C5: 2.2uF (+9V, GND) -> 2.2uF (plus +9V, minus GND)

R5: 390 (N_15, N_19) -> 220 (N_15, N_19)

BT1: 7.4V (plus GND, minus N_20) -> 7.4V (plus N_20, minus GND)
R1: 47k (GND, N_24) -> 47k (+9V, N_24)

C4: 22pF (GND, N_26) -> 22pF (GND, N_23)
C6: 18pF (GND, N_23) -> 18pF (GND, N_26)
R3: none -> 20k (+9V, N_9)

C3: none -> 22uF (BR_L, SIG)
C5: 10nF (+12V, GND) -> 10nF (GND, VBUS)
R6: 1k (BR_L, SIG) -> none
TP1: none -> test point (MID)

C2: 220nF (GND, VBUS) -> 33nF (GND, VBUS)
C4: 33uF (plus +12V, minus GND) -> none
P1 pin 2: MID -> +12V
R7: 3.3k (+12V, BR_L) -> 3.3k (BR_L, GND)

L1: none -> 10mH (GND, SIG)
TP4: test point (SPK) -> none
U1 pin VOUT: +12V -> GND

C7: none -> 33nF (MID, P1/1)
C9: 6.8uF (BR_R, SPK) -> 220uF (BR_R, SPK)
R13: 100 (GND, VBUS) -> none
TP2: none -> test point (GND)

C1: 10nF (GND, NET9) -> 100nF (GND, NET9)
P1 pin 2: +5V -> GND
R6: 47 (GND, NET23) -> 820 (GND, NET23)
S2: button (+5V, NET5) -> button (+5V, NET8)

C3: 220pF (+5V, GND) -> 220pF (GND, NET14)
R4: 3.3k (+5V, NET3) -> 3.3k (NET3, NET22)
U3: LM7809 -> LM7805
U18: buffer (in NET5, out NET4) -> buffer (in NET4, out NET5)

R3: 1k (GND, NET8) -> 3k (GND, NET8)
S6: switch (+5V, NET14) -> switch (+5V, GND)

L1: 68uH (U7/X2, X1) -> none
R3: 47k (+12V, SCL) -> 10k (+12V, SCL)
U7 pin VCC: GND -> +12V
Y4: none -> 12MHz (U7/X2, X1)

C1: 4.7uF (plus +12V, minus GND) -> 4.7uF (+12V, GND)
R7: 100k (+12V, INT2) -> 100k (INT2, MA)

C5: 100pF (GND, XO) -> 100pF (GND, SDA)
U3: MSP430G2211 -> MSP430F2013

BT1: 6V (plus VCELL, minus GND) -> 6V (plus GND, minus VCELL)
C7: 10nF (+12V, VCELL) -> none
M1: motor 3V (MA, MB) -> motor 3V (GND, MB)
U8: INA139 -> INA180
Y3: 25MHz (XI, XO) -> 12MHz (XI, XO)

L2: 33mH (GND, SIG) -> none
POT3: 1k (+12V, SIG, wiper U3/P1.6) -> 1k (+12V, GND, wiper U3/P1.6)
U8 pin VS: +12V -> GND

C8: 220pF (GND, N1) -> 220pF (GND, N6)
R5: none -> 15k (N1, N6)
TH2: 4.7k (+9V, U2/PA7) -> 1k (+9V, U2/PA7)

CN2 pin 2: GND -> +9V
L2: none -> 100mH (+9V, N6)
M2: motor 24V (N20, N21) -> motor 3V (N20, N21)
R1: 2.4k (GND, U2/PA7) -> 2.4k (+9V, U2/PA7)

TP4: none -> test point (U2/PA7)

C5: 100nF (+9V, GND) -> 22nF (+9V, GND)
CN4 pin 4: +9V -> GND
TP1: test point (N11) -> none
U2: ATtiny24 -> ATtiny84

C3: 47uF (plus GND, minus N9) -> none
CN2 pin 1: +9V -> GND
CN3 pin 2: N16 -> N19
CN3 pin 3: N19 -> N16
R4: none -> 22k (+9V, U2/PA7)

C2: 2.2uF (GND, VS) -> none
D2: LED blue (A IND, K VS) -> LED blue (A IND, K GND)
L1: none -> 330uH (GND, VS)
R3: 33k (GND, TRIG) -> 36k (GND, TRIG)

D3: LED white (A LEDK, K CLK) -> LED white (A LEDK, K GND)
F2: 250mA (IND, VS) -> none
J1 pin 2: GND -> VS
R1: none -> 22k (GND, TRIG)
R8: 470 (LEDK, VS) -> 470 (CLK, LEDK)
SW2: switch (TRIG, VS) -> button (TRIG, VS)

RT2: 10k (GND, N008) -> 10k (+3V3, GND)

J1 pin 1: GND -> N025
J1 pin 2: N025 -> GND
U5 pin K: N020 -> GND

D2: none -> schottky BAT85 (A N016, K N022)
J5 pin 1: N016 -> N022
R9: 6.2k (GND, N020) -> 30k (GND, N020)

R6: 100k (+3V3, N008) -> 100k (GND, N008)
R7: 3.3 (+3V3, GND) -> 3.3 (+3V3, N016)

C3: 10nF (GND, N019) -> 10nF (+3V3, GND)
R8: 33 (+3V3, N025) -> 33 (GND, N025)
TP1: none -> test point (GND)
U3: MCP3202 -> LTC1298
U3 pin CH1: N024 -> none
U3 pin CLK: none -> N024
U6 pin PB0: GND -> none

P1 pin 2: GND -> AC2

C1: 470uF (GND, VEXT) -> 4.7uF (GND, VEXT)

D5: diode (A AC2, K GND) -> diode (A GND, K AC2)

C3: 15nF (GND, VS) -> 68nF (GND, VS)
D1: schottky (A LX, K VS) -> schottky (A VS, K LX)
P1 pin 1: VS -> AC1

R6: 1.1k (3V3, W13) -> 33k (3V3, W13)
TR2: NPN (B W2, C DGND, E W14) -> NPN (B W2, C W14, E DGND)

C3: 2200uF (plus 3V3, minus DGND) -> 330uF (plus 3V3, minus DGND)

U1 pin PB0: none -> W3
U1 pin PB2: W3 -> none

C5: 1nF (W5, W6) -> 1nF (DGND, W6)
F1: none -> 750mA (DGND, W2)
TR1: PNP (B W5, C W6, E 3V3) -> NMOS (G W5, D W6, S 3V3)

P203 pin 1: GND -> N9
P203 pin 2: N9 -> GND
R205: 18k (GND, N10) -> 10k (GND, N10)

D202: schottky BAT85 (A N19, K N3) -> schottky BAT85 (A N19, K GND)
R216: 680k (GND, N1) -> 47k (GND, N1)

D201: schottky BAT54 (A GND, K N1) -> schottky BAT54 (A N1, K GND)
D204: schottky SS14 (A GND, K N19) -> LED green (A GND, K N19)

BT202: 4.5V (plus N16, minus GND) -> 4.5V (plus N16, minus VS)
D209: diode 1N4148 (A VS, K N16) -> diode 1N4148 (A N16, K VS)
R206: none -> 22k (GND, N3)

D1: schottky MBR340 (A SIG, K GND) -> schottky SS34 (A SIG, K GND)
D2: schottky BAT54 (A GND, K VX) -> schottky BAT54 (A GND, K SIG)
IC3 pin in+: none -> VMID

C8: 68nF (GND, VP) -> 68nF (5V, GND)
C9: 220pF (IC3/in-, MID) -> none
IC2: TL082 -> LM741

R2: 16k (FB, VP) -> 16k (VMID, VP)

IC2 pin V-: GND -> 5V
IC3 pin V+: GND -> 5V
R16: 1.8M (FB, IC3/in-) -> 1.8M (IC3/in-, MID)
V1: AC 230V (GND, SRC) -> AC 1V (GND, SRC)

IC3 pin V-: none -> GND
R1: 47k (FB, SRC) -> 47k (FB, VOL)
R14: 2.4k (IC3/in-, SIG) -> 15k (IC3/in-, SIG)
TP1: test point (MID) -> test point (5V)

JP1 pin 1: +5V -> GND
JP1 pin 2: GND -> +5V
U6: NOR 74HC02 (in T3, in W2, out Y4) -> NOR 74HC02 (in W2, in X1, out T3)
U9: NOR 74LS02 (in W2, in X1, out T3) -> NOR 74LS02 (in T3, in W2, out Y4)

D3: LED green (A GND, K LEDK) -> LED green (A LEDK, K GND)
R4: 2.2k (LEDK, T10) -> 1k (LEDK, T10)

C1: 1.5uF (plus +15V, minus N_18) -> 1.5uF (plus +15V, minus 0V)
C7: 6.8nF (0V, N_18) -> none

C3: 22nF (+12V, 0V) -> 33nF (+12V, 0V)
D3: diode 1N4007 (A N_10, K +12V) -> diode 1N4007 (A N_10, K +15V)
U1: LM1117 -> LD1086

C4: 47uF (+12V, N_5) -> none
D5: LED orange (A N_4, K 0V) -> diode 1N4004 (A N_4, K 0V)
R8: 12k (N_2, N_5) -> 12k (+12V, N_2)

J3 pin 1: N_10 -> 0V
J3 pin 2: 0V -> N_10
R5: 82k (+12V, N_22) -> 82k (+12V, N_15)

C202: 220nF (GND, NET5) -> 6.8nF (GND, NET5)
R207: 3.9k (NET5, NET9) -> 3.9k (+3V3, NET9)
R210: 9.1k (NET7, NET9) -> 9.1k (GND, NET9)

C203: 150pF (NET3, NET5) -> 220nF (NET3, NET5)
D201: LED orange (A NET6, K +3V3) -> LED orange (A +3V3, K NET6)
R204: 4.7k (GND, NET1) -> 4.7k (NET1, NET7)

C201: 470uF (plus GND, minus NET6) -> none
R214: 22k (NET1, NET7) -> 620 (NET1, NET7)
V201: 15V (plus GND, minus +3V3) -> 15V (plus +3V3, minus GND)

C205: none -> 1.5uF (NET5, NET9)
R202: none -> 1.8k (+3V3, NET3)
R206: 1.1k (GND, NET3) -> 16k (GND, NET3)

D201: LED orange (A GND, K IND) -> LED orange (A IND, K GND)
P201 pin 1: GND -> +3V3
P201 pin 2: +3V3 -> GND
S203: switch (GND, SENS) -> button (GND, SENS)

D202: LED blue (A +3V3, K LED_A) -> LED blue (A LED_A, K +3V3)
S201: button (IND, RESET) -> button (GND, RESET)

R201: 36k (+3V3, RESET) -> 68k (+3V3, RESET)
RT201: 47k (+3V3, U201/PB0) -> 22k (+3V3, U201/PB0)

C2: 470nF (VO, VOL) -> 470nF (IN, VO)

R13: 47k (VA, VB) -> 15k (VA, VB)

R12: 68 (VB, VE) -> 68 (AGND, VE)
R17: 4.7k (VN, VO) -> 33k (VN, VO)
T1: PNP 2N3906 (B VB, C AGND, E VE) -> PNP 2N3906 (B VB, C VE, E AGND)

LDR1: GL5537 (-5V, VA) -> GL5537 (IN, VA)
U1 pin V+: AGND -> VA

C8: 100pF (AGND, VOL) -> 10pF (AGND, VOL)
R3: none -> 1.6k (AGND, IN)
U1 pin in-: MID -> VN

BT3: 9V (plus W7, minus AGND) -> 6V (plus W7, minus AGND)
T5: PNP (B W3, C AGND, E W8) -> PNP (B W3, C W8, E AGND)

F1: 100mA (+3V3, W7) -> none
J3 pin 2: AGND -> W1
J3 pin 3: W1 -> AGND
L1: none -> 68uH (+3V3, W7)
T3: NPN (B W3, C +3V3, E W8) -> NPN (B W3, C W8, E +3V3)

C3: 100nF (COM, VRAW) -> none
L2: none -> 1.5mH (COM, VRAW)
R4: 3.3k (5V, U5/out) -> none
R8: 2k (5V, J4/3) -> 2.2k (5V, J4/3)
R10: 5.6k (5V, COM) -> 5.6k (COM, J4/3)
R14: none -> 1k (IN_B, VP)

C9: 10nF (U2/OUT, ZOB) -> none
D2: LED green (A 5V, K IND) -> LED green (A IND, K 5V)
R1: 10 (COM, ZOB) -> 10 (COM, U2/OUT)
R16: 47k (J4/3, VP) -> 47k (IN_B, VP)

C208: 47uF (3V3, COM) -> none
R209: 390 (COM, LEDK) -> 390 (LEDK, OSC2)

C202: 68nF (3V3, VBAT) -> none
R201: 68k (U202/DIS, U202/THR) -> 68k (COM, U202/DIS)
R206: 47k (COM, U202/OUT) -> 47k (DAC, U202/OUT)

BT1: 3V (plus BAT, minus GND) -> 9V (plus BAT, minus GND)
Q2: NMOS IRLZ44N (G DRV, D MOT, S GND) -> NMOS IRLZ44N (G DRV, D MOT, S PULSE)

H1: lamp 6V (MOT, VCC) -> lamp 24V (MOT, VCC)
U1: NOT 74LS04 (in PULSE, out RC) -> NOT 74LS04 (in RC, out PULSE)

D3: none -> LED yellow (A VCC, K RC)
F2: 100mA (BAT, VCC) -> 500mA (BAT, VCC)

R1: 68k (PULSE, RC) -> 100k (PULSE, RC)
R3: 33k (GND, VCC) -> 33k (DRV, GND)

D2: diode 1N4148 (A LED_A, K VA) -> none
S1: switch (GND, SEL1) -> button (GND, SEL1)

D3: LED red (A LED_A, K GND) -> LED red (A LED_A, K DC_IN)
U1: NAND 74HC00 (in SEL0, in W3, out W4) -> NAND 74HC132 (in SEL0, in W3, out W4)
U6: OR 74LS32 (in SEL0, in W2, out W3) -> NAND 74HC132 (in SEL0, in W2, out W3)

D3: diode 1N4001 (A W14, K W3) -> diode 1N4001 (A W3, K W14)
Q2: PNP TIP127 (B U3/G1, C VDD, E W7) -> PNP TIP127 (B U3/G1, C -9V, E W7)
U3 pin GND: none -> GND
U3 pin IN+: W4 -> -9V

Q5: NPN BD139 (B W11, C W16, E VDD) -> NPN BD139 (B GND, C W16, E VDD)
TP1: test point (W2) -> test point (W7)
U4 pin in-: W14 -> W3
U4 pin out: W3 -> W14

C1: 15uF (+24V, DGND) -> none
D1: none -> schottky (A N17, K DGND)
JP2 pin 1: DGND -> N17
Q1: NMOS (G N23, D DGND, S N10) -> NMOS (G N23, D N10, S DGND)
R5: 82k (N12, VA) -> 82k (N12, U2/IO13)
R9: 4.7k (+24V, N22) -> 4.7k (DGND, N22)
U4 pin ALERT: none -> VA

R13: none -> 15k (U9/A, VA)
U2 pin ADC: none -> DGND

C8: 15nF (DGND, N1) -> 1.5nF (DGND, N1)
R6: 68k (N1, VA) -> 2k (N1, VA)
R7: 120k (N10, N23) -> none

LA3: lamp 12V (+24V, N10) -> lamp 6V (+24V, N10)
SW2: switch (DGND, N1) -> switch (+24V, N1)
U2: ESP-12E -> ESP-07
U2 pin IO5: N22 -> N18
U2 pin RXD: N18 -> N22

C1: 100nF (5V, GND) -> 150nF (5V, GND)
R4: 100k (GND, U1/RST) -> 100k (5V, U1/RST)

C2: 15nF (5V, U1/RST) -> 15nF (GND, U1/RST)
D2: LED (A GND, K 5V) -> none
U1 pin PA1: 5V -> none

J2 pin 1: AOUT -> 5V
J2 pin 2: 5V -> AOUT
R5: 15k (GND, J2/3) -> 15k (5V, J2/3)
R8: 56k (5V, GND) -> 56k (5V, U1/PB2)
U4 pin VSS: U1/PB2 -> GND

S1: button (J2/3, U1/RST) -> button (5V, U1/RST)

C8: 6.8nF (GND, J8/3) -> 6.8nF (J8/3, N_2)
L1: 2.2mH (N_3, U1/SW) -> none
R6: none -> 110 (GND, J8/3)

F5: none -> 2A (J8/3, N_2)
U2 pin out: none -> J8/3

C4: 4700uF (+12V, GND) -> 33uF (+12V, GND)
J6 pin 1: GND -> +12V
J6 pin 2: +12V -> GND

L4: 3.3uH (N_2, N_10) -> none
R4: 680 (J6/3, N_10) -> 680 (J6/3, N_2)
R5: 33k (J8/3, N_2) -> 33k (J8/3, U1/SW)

━━━━━━━━━━━━━━━━━━━━━━━━━━━━━━

If a line in the entries holds the string "lamp", it belongs in the tally; state the tally alone.

▶ [Solution to this task]:
2